▸ **WORK REQUIRED**
Exact copies of all the lines below are wanted, without a single picture.

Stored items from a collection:
^^^^^^^^^^^^^^^^

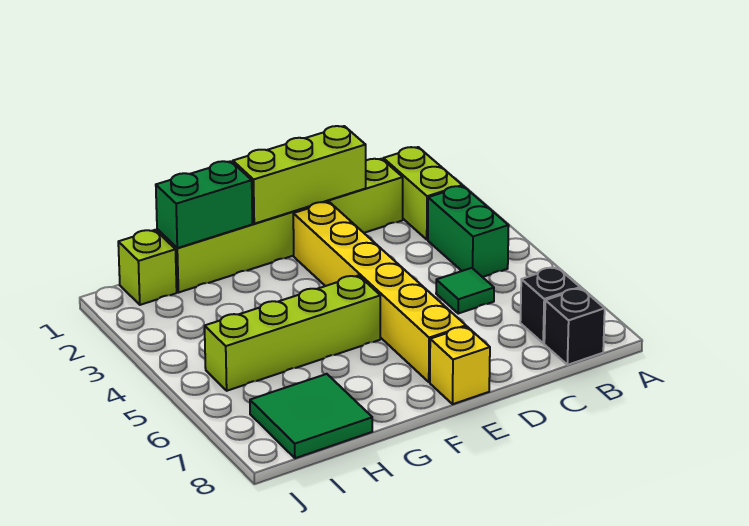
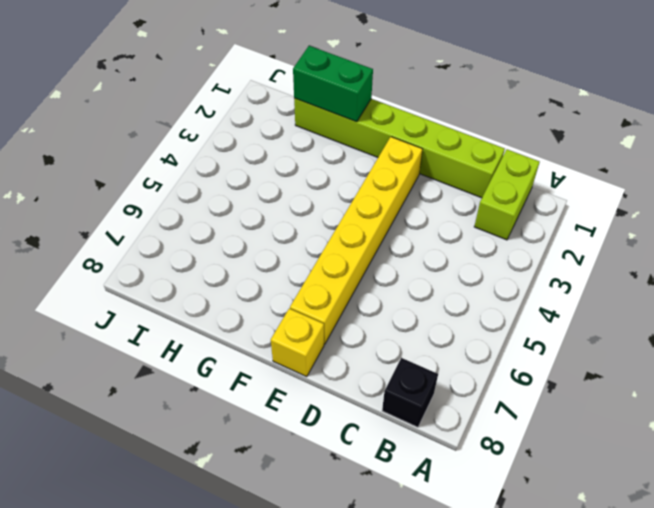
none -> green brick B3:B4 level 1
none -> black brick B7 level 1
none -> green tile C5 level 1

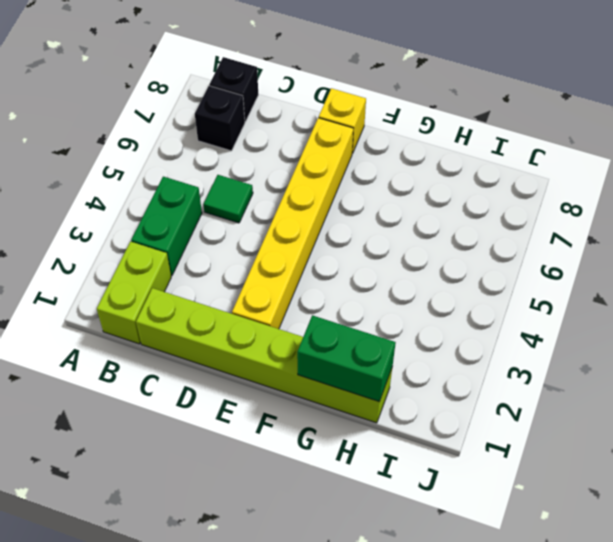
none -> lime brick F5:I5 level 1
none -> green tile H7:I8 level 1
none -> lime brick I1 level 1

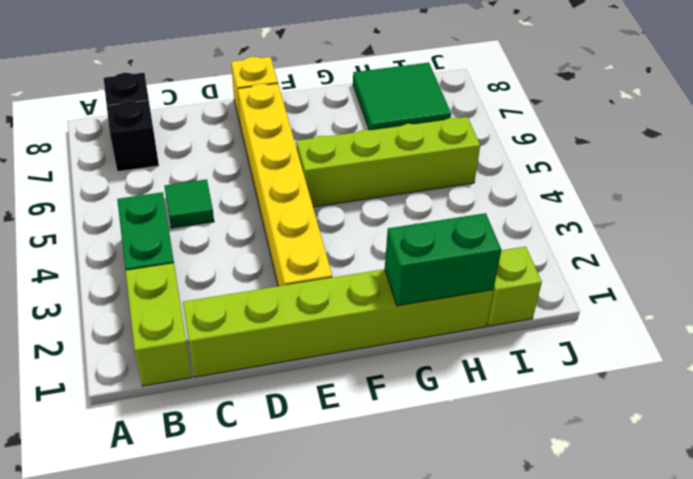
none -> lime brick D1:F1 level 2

^^^^^^^^^^^^^^^^

▸ **ANSWER TO THIS EXERCISE**
none -> green brick B3:B4 level 1
none -> black brick B7 level 1
none -> green tile C5 level 1

none -> lime brick F5:I5 level 1
none -> green tile H7:I8 level 1
none -> lime brick I1 level 1

none -> lime brick D1:F1 level 2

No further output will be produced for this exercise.